→ **WORK INSTRUCTIONS**
Only one stretch of the listing below is wanted. Begin at the line that has "camera: 45 degrees left, 5 degrees up", stop after the line that has "(402, 377) = (336, 246): black", and repeat every line in between exactly.

→ **INFORMATION PROVIDED**
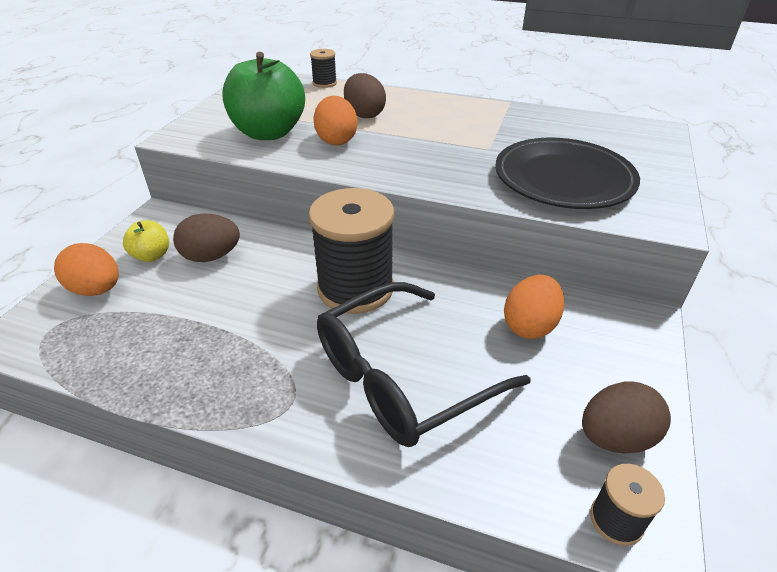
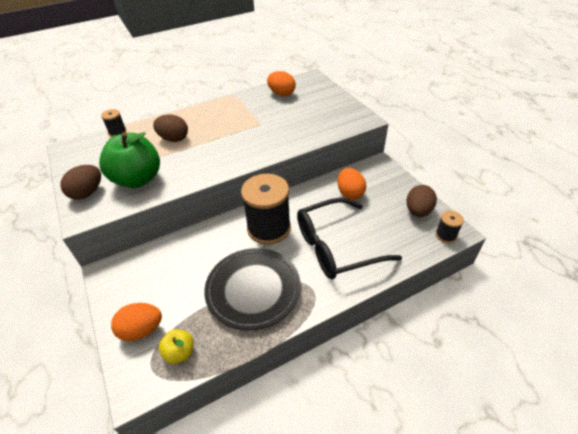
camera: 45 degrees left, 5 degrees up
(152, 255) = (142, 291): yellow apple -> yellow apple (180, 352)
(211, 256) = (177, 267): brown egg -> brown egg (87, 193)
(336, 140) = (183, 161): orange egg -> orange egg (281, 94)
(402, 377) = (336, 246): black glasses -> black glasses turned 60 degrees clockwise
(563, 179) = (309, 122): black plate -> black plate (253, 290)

...

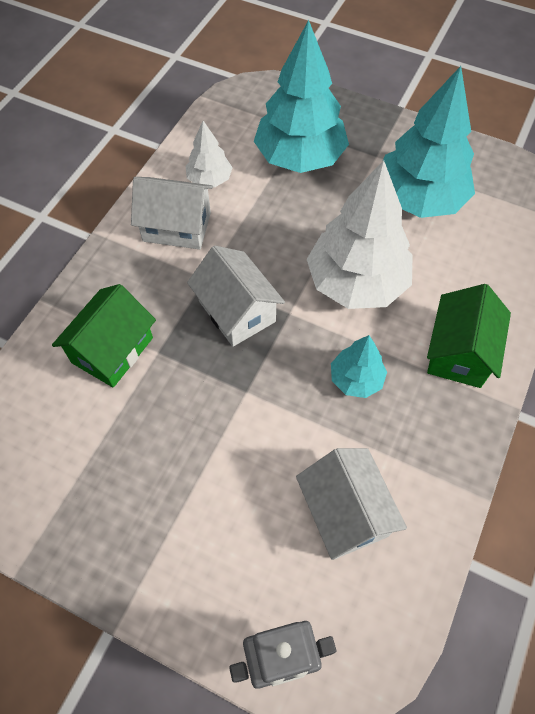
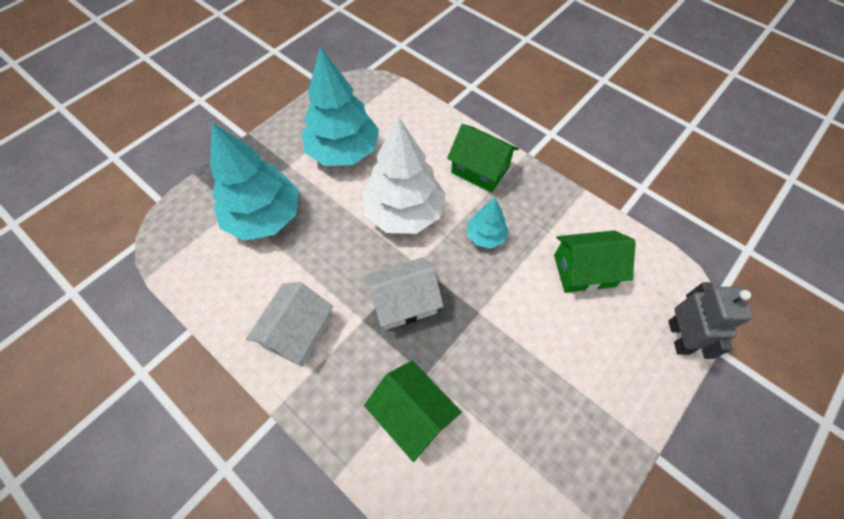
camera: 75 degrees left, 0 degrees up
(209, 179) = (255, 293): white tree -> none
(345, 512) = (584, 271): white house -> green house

→ **SOLUTION TO THE EXERCISE**
camera: 45 degrees left, 5 degrees up
(152, 255) = (142, 291): yellow apple -> yellow apple (180, 352)
(211, 256) = (177, 267): brown egg -> brown egg (87, 193)
(336, 140) = (183, 161): orange egg -> orange egg (281, 94)
(402, 377) = (336, 246): black glasses -> black glasses turned 60 degrees clockwise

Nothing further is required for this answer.